■ WHAT YOU WILL DO: Because the pictures are not wanted, give back only the exact text of every entry below.

Colored object listings:
——————————
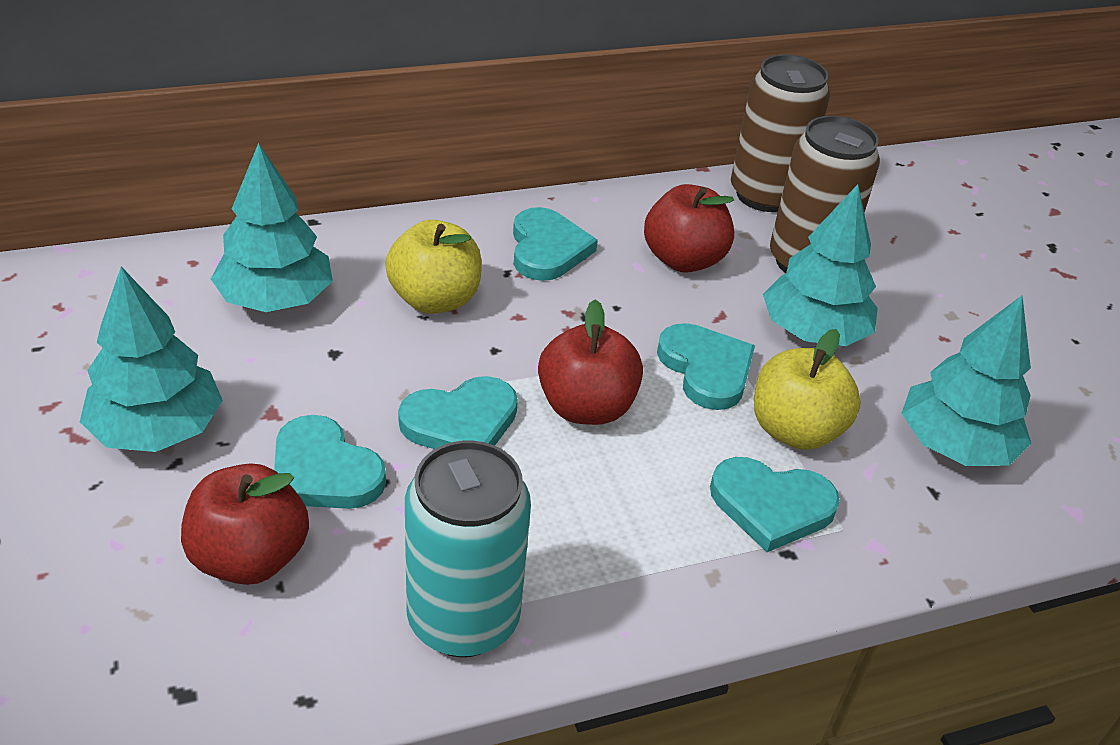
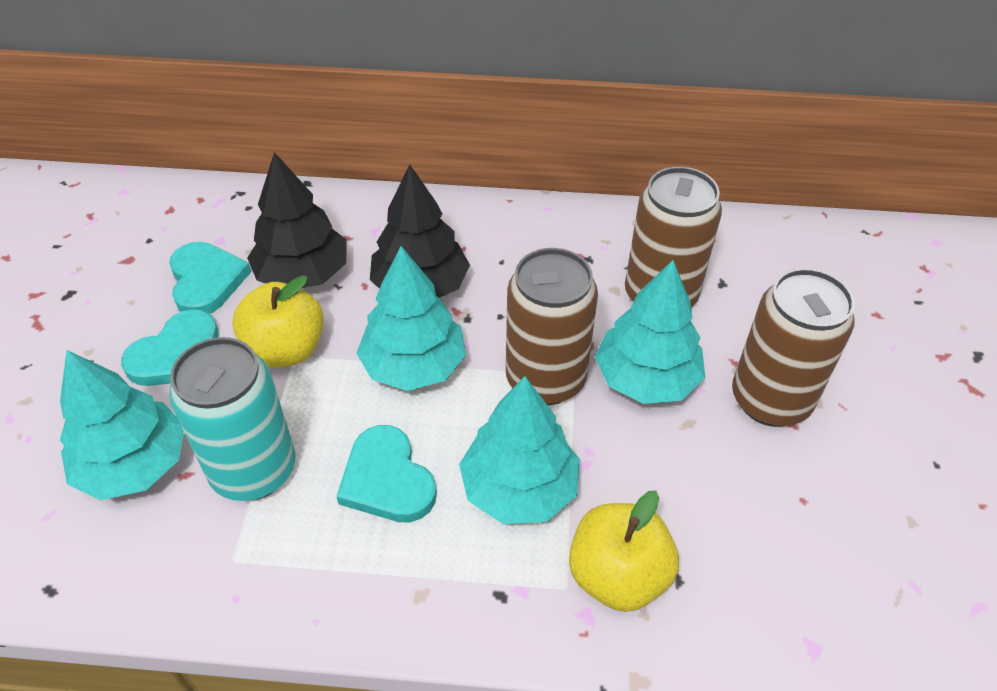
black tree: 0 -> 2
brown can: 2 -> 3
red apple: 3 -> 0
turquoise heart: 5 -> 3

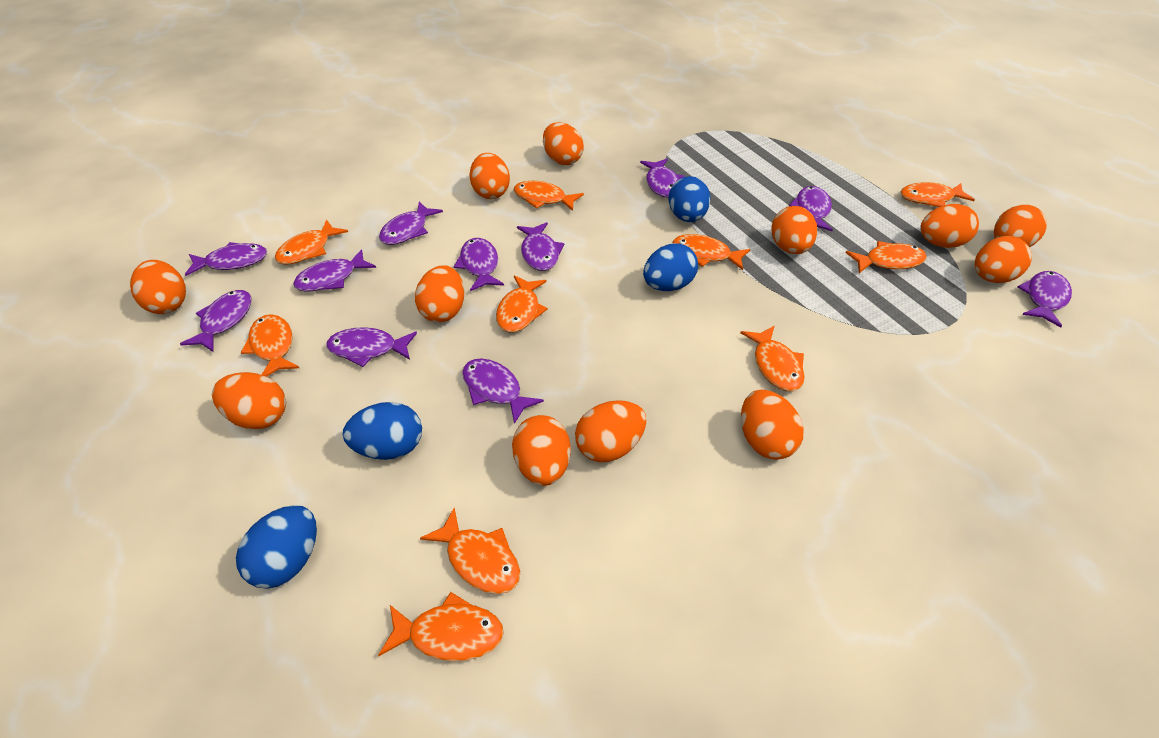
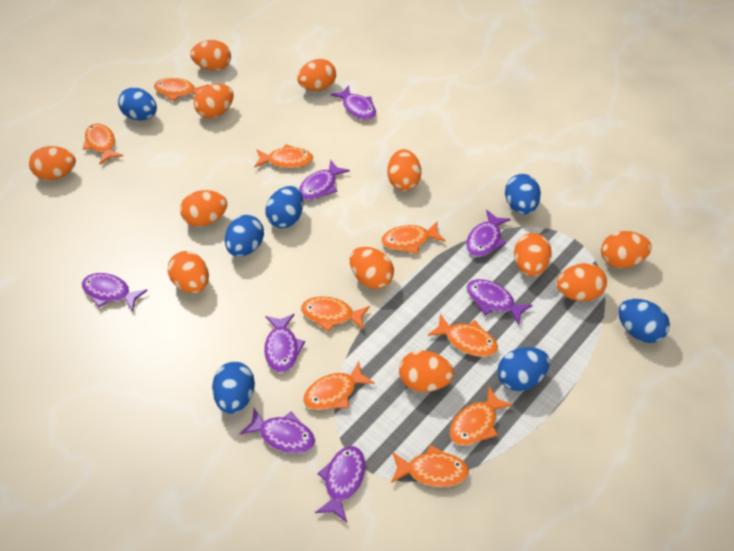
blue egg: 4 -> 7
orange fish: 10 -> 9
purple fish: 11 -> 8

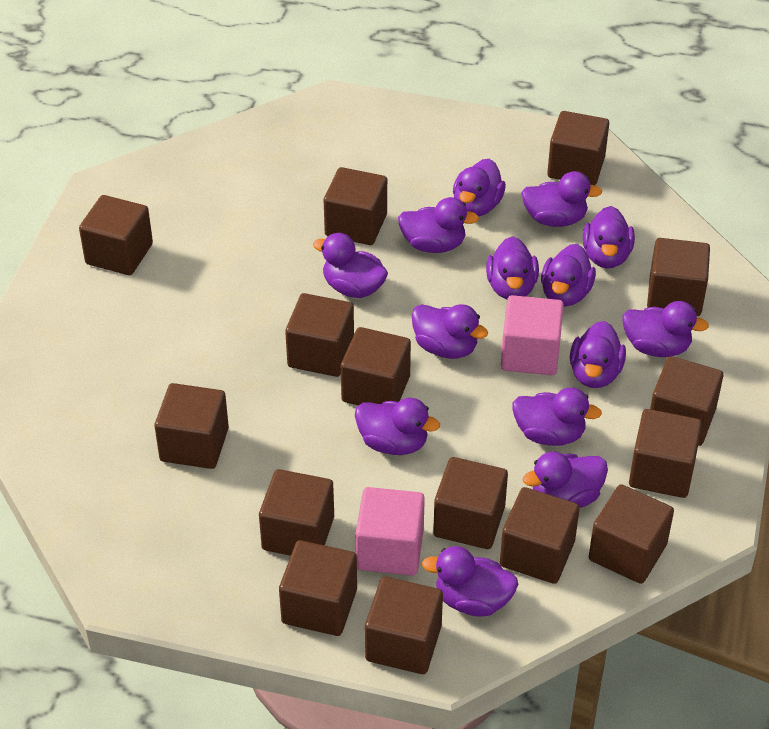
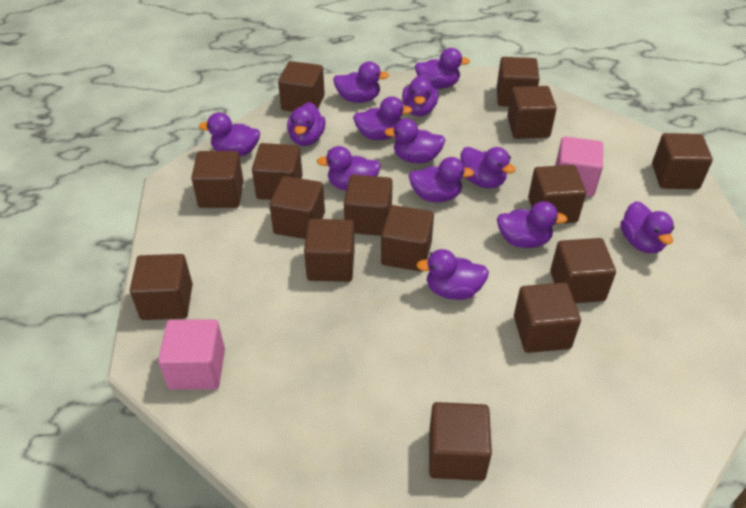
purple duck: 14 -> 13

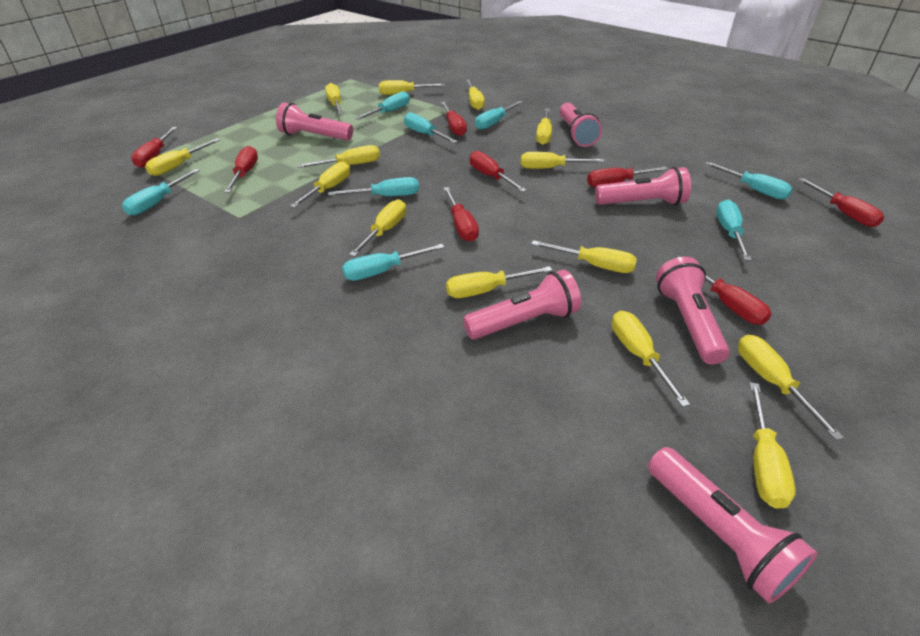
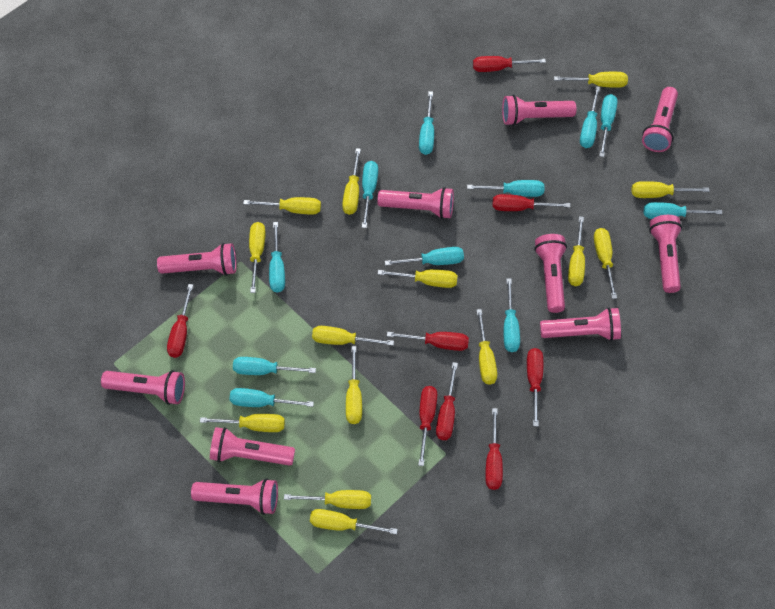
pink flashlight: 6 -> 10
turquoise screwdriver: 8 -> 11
——————————
■ EXERCISE ANSWER:
black tree: 0 -> 2
brown can: 2 -> 3
red apple: 3 -> 0
turquoise heart: 5 -> 3

blue egg: 4 -> 7
orange fish: 10 -> 9
purple fish: 11 -> 8

purple duck: 14 -> 13

pink flashlight: 6 -> 10
turquoise screwdriver: 8 -> 11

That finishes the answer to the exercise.